[Task directions] The expected output is each line in the data below that includes the string "black".

[Data supplied]

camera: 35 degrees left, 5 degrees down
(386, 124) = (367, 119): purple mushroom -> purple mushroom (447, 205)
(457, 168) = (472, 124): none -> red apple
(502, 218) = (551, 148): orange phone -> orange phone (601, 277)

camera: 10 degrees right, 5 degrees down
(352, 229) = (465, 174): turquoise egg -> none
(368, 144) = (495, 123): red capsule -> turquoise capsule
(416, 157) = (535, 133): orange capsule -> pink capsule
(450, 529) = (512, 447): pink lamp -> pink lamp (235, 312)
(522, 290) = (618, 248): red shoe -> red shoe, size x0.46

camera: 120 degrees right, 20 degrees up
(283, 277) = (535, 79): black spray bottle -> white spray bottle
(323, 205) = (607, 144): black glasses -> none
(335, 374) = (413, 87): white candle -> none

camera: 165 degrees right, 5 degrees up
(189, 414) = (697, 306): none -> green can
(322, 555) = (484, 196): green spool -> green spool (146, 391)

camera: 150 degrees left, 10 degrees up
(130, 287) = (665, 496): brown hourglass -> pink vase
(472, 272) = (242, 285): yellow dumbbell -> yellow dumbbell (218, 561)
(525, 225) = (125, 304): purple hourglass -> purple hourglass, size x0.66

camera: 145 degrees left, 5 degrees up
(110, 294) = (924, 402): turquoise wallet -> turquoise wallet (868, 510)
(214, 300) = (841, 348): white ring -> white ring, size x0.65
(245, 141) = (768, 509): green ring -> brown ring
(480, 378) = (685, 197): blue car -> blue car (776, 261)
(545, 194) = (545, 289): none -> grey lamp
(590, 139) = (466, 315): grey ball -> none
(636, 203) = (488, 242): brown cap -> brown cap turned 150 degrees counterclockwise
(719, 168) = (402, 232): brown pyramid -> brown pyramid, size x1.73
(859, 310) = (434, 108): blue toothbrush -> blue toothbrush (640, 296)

[Result]
(283, 277) = (535, 79): black spray bottle -> white spray bottle
(323, 205) = (607, 144): black glasses -> none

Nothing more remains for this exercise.